#### PROVIDED DATA
+--

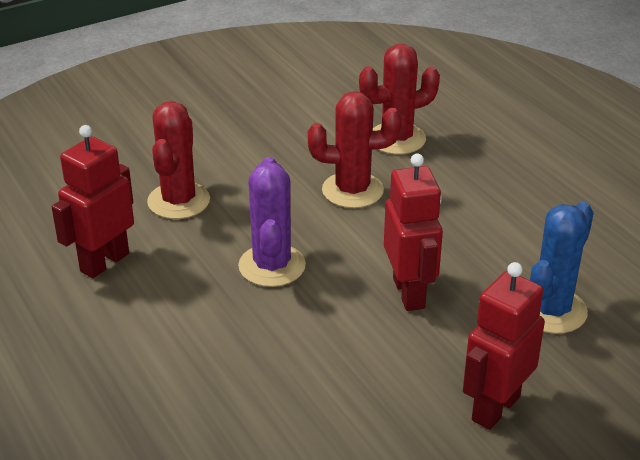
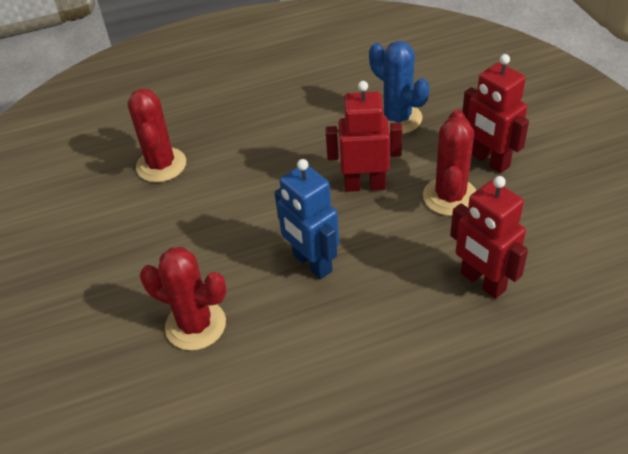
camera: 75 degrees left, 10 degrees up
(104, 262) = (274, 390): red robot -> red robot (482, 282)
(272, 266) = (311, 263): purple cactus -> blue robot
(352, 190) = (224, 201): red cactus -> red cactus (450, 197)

+--

#### WHAT TO DO
Copy the listing above in full and exactly, but omit each picture that it holds.

#### WRITTEN SOLUTION
camera: 75 degrees left, 10 degrees up
(104, 262) = (274, 390): red robot -> red robot (482, 282)
(272, 266) = (311, 263): purple cactus -> blue robot
(352, 190) = (224, 201): red cactus -> red cactus (450, 197)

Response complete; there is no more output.